■ Supplied information ■
******************************
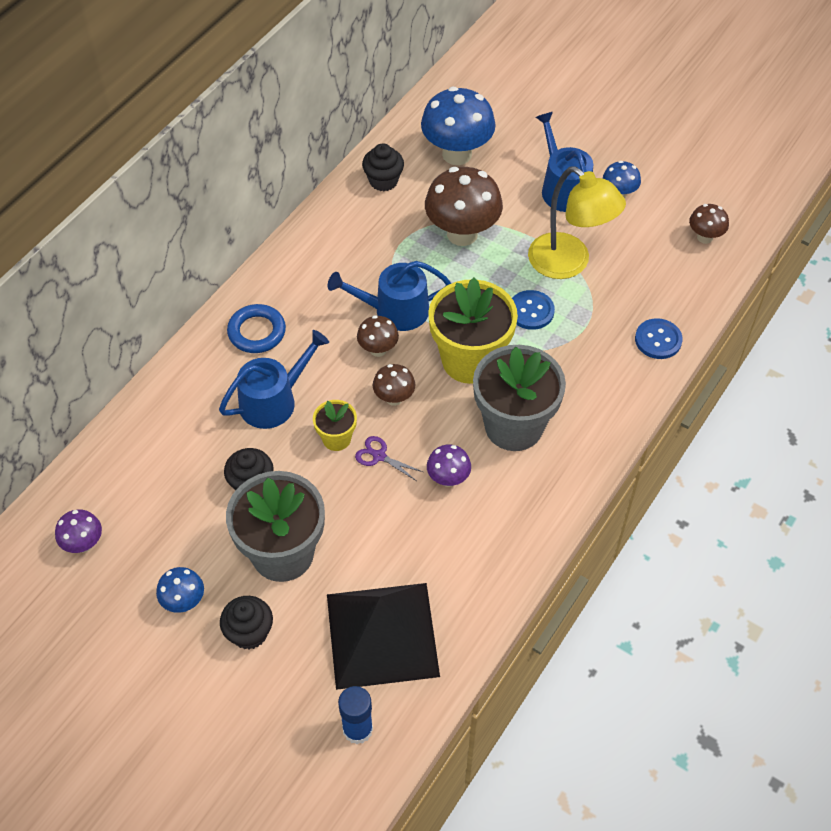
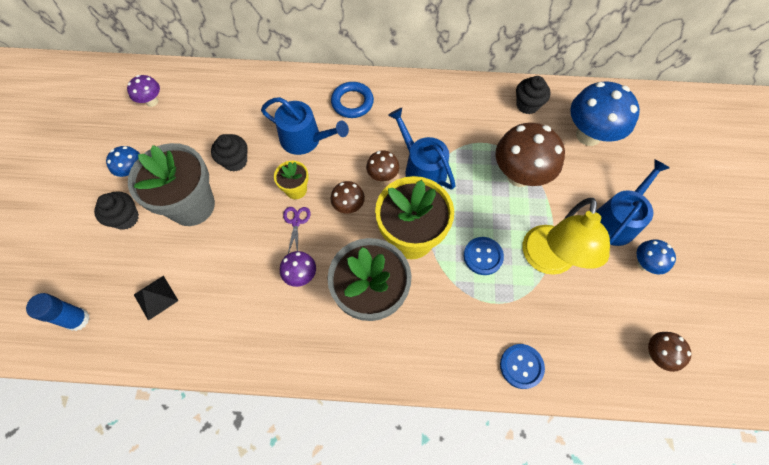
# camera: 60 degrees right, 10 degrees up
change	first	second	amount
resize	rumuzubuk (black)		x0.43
******************************
■ Requirement ■
Pictures aside, please output the whole listing exactly as it appears above.

■ Reply ■
# camera: 60 degrees right, 10 degrees up
change	first	second	amount
resize	rumuzubuk (black)		x0.43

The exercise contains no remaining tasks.